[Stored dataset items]

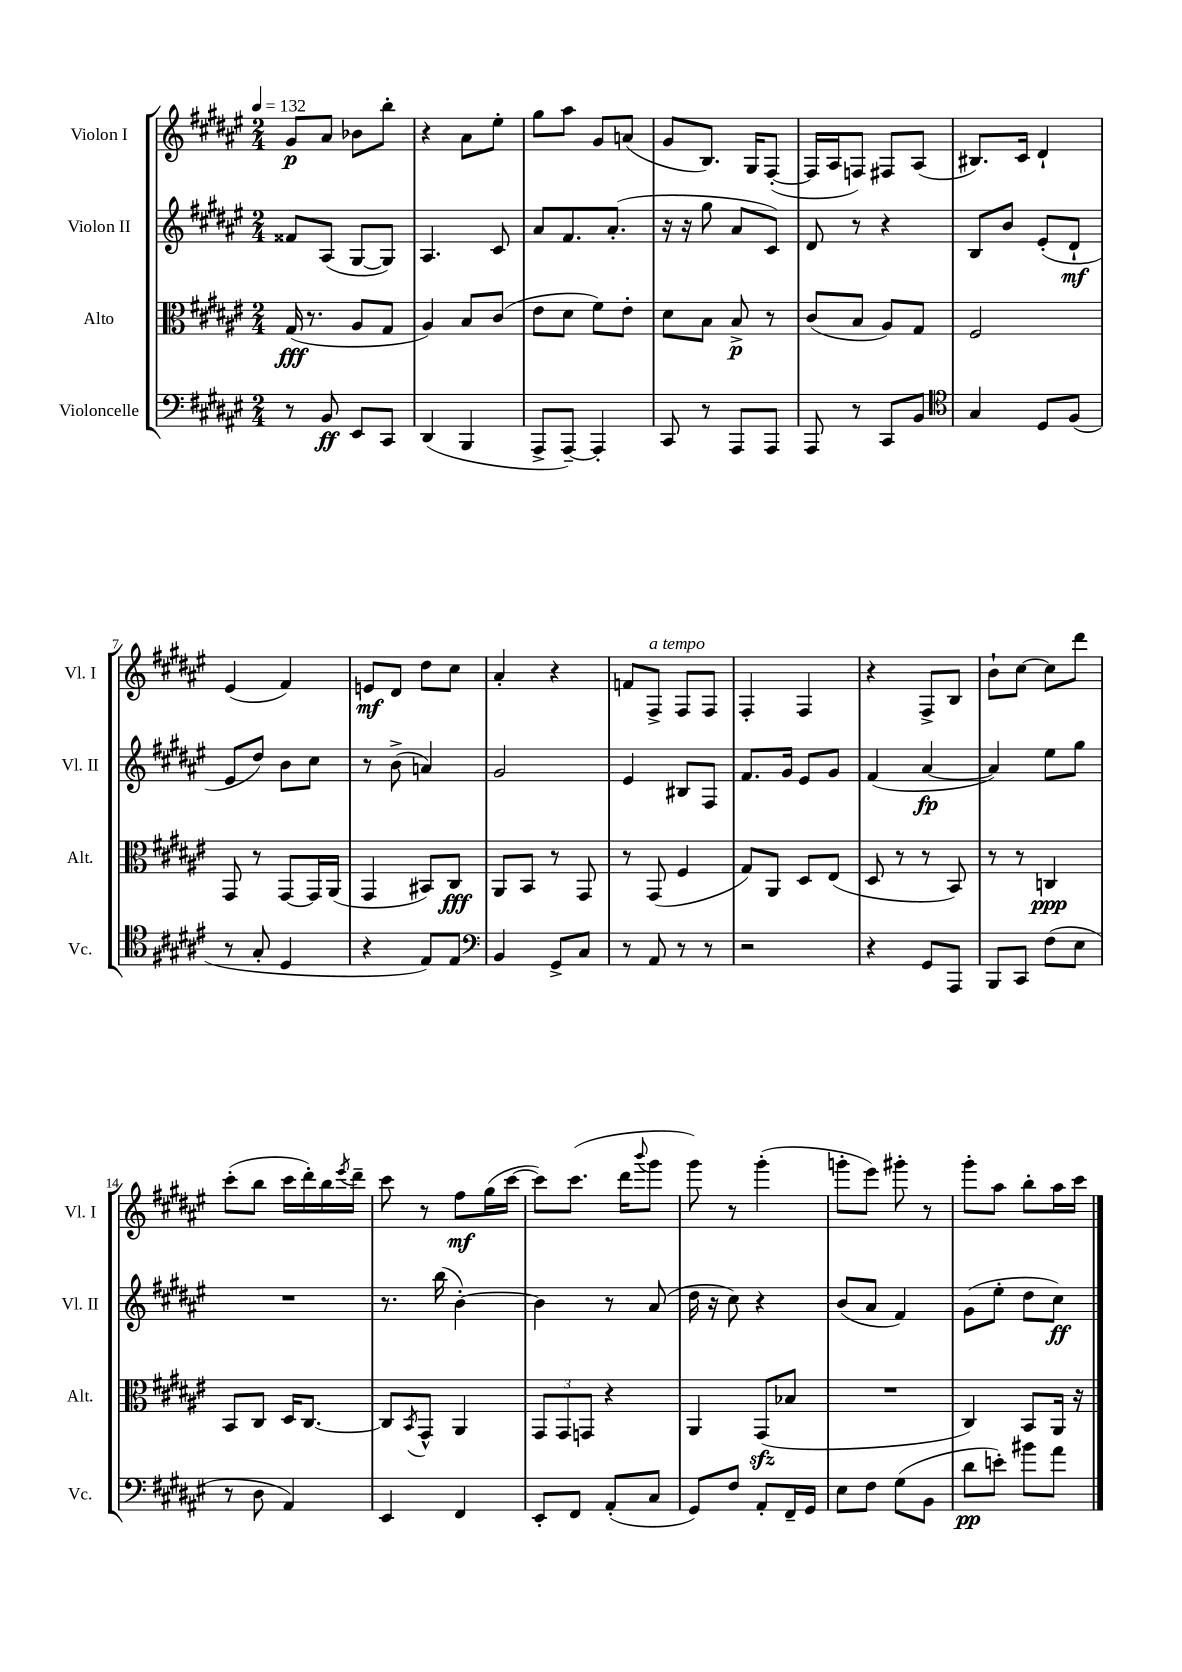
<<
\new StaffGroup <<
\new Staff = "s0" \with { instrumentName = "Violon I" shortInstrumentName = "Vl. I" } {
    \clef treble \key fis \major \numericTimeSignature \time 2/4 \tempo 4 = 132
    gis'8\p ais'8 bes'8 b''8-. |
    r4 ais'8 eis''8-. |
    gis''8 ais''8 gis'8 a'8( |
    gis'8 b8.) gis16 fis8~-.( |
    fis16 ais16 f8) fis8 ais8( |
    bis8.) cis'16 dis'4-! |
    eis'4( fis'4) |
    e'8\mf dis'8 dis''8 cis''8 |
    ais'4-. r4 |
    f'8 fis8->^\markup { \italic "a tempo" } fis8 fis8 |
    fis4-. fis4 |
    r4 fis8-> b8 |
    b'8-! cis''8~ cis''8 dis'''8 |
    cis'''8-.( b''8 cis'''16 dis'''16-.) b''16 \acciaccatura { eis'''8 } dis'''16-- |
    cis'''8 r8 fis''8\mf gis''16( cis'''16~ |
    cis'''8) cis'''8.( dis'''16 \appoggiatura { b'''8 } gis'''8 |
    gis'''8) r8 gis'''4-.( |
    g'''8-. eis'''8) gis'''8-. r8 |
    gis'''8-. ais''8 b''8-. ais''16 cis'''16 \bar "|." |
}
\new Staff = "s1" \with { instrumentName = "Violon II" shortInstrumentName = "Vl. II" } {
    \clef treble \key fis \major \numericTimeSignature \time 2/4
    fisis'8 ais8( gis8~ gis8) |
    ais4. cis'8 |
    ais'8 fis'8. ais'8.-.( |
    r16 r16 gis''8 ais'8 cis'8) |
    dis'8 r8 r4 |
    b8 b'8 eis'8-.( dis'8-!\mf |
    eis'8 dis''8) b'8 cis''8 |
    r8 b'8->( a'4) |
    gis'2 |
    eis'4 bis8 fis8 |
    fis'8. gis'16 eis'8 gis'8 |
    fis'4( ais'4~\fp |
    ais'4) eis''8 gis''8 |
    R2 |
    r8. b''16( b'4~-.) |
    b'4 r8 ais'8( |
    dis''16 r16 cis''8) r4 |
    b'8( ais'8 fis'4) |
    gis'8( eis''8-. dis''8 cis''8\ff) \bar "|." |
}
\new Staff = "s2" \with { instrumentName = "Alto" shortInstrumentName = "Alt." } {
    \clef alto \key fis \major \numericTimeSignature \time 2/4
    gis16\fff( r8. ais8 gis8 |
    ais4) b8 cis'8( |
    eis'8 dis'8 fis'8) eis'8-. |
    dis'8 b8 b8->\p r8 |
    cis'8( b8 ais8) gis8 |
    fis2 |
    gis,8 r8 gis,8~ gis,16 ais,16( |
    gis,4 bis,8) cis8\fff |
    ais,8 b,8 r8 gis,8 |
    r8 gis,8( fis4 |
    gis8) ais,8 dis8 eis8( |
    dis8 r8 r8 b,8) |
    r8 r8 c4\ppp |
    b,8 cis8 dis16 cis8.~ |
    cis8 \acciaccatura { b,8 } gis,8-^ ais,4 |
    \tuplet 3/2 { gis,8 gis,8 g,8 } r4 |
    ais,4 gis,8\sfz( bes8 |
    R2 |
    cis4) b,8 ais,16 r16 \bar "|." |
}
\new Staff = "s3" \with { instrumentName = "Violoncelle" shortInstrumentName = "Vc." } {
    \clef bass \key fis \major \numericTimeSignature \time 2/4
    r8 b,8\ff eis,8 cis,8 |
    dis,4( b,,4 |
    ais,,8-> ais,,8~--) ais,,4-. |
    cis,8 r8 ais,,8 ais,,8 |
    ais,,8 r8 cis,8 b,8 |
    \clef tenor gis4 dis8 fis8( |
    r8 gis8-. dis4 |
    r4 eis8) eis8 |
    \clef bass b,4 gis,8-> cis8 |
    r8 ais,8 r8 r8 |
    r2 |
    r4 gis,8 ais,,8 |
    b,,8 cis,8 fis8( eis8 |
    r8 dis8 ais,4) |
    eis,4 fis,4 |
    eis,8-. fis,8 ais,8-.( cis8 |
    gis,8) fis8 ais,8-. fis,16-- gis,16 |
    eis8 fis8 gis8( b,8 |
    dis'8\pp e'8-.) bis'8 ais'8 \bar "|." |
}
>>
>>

**YOUR GOAL**. Transcribe the rows above line for line without changing anything, and leave the pictures out of your answer.

**COMPLETED TASK**.
<<
\new StaffGroup <<
\new Staff = "s0" \with { instrumentName = "Violon I" shortInstrumentName = "Vl. I" } {
    \clef treble \key fis \major \numericTimeSignature \time 2/4 \tempo 4 = 132
    gis'8\p ais'8 bes'8 b''8-. |
    r4 ais'8 eis''8-. |
    gis''8 ais''8 gis'8 a'8( |
    gis'8 b8.) gis16 fis8~-.( |
    fis16 ais16 f8) fis8 ais8( |
    bis8.) cis'16 dis'4-! |
    eis'4( fis'4) |
    e'8\mf dis'8 dis''8 cis''8 |
    ais'4-. r4 |
    f'8 fis8->^\markup { \italic "a tempo" } fis8 fis8 |
    fis4-. fis4 |
    r4 fis8-> b8 |
    b'8-! cis''8~ cis''8 dis'''8 |
    cis'''8-.( b''8 cis'''16 dis'''16-.) b''16 \acciaccatura { eis'''8 } dis'''16-- |
    cis'''8 r8 fis''8\mf gis''16( cis'''16~ |
    cis'''8) cis'''8.( dis'''16 \appoggiatura { b'''8 } gis'''8 |
    gis'''8) r8 gis'''4-.( |
    g'''8-. eis'''8) gis'''8-. r8 |
    gis'''8-. ais''8 b''8-. ais''16 cis'''16 \bar "|." |
}
\new Staff = "s1" \with { instrumentName = "Violon II" shortInstrumentName = "Vl. II" } {
    \clef treble \key fis \major \numericTimeSignature \time 2/4
    fisis'8 ais8( gis8~ gis8) |
    ais4. cis'8 |
    ais'8 fis'8. ais'8.-.( |
    r16 r16 gis''8 ais'8 cis'8) |
    dis'8 r8 r4 |
    b8 b'8 eis'8-.( dis'8-!\mf |
    eis'8 dis''8) b'8 cis''8 |
    r8 b'8->( a'4) |
    gis'2 |
    eis'4 bis8 fis8 |
    fis'8. gis'16 eis'8 gis'8 |
    fis'4( ais'4~\fp |
    ais'4) eis''8 gis''8 |
    R2 |
    r8. b''16( b'4~-.) |
    b'4 r8 ais'8( |
    dis''16 r16 cis''8) r4 |
    b'8( ais'8 fis'4) |
    gis'8( eis''8-. dis''8 cis''8\ff) \bar "|." |
}
\new Staff = "s2" \with { instrumentName = "Alto" shortInstrumentName = "Alt." } {
    \clef alto \key fis \major \numericTimeSignature \time 2/4
    gis16\fff( r8. ais8 gis8 |
    ais4) b8 cis'8( |
    eis'8 dis'8 fis'8) eis'8-. |
    dis'8 b8 b8->\p r8 |
    cis'8( b8 ais8) gis8 |
    fis2 |
    gis,8 r8 gis,8~ gis,16 ais,16( |
    gis,4 bis,8) cis8\fff |
    ais,8 b,8 r8 gis,8 |
    r8 gis,8( fis4 |
    gis8) ais,8 dis8 eis8( |
    dis8 r8 r8 b,8) |
    r8 r8 c4\ppp |
    b,8 cis8 dis16 cis8.~ |
    cis8 \acciaccatura { b,8 } gis,8-^ ais,4 |
    \tuplet 3/2 { gis,8 gis,8 g,8 } r4 |
    ais,4 gis,8\sfz( bes8 |
    R2 |
    cis4) b,8 ais,16 r16 \bar "|." |
}
\new Staff = "s3" \with { instrumentName = "Violoncelle" shortInstrumentName = "Vc." } {
    \clef bass \key fis \major \numericTimeSignature \time 2/4
    r8 b,8\ff eis,8 cis,8 |
    dis,4( b,,4 |
    ais,,8-> ais,,8~--) ais,,4-. |
    cis,8 r8 ais,,8 ais,,8 |
    ais,,8 r8 cis,8 b,8 |
    \clef tenor gis4 dis8 fis8( |
    r8 gis8-. dis4 |
    r4 eis8) eis8 |
    \clef bass b,4 gis,8-> cis8 |
    r8 ais,8 r8 r8 |
    r2 |
    r4 gis,8 ais,,8 |
    b,,8 cis,8 fis8( eis8 |
    r8 dis8 ais,4) |
    eis,4 fis,4 |
    eis,8-. fis,8 ais,8-.( cis8 |
    gis,8) fis8 ais,8-. fis,16-- gis,16 |
    eis8 fis8 gis8( b,8 |
    dis'8\pp e'8-.) bis'8 ais'8 \bar "|." |
}
>>
>>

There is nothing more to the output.